## Task to complete
Write out each record exactly as given, but do not include the pictures.

Structured diff data
=-=-=
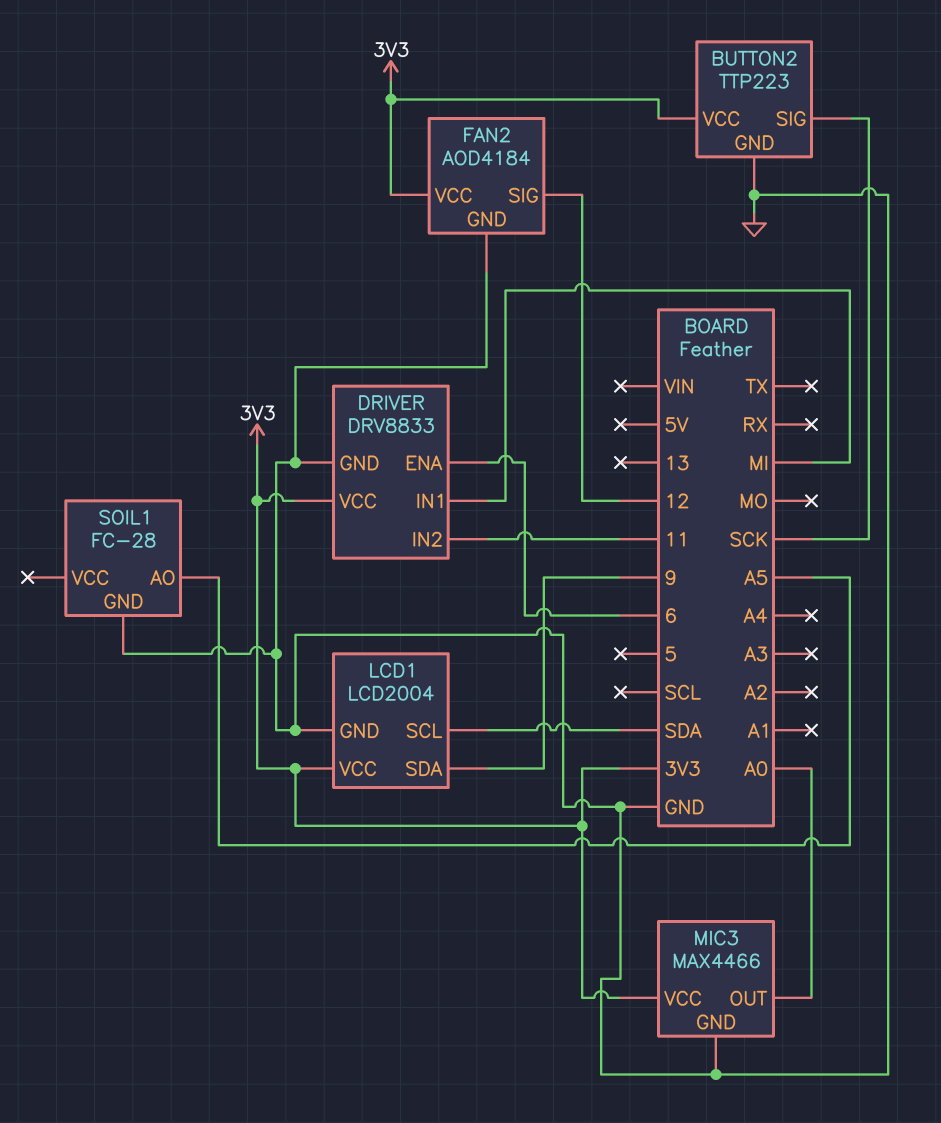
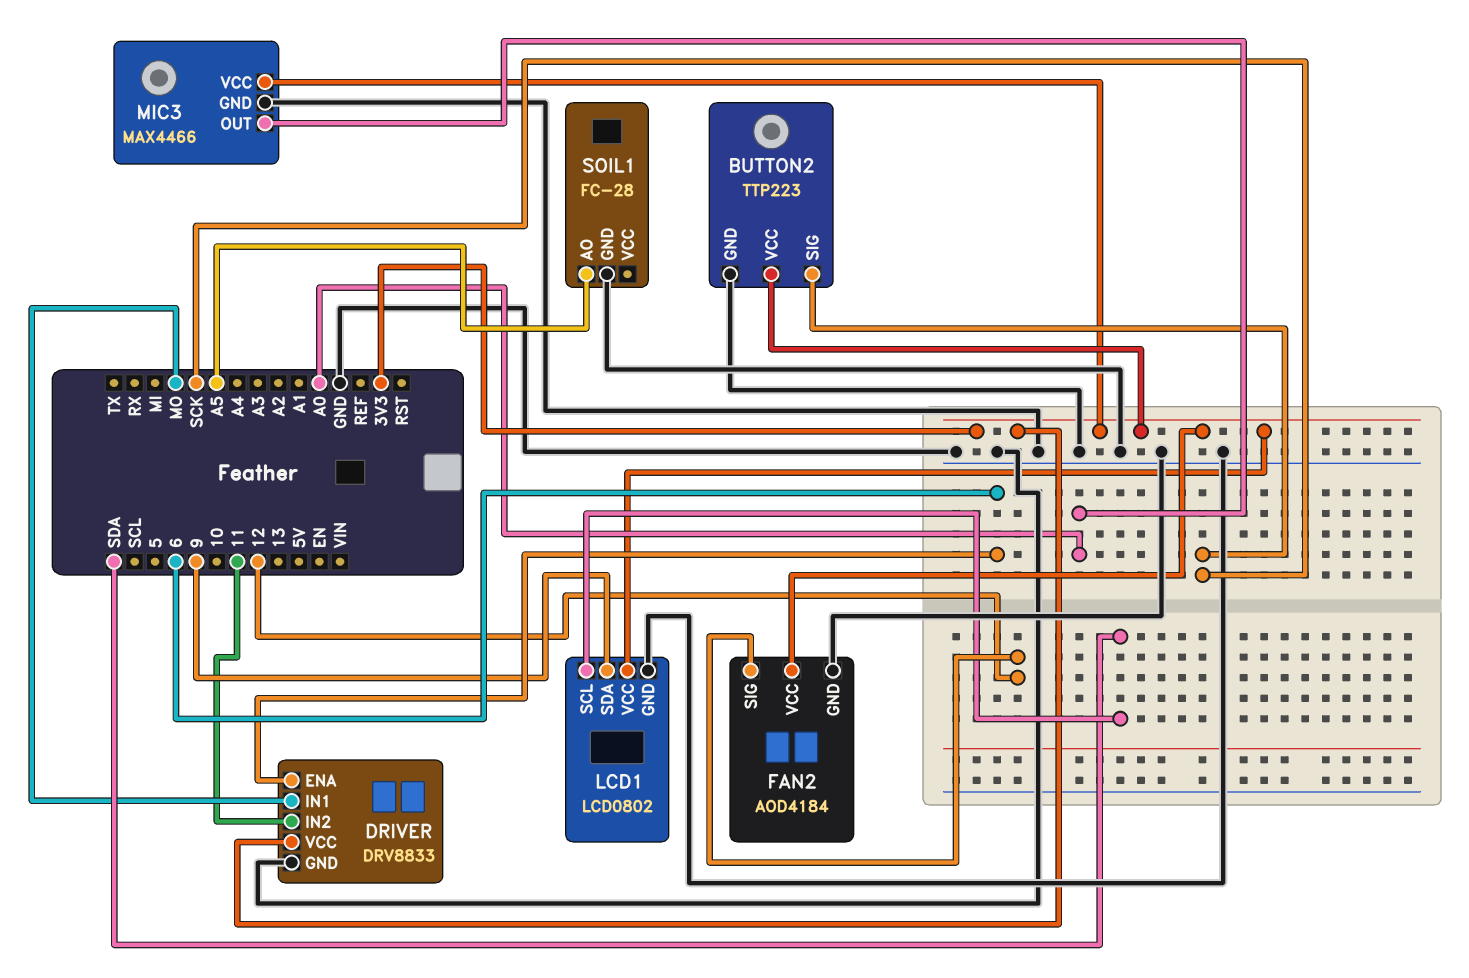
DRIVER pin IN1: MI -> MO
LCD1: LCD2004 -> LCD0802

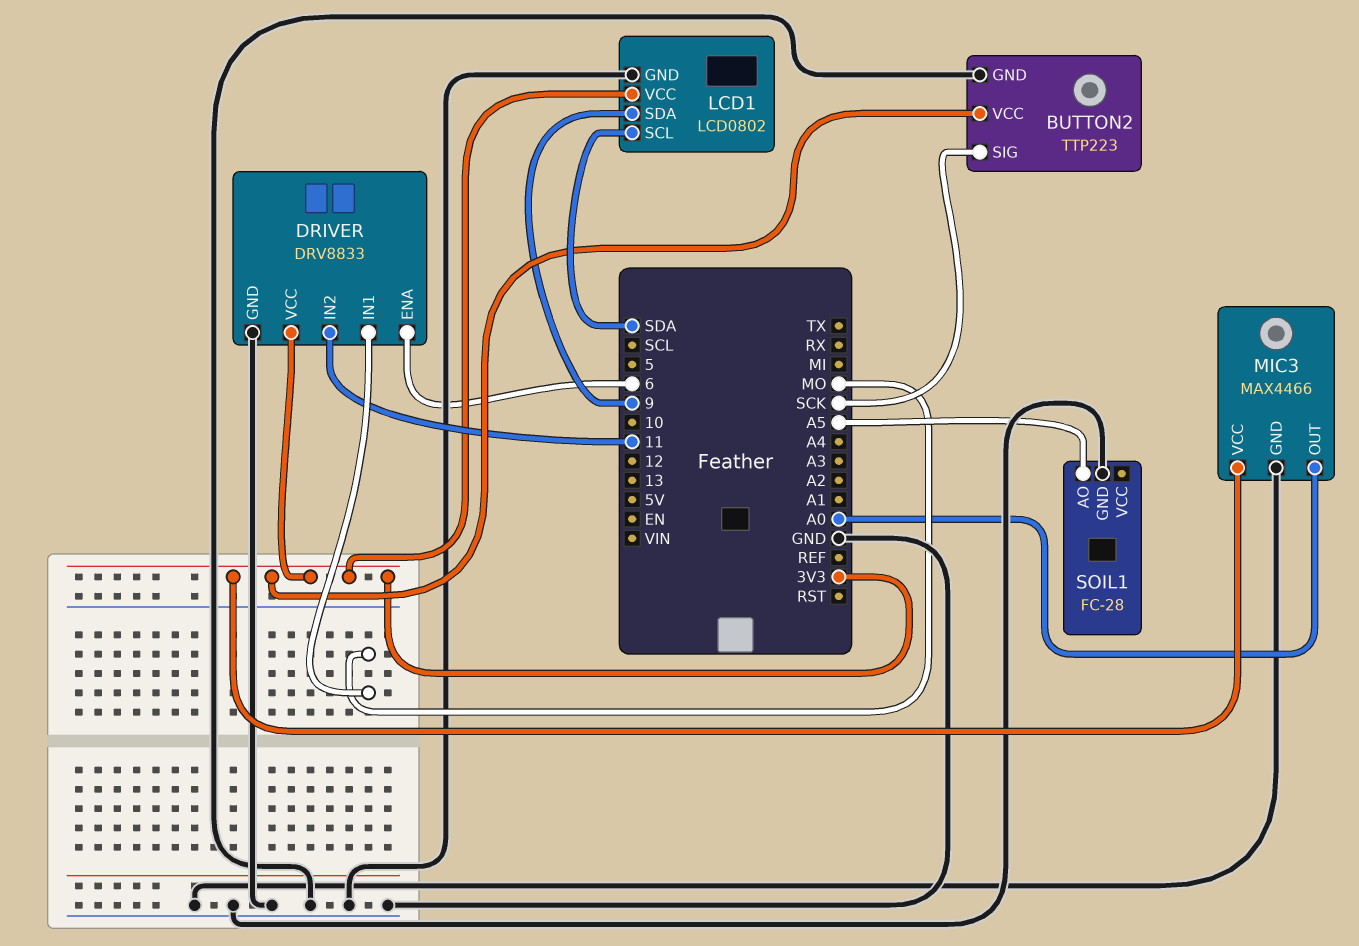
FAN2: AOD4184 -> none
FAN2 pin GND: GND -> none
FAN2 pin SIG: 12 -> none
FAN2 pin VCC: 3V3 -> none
=-=-=
## Answer to this task
DRIVER pin IN1: MI -> MO
LCD1: LCD2004 -> LCD0802

FAN2: AOD4184 -> none
FAN2 pin GND: GND -> none
FAN2 pin SIG: 12 -> none
FAN2 pin VCC: 3V3 -> none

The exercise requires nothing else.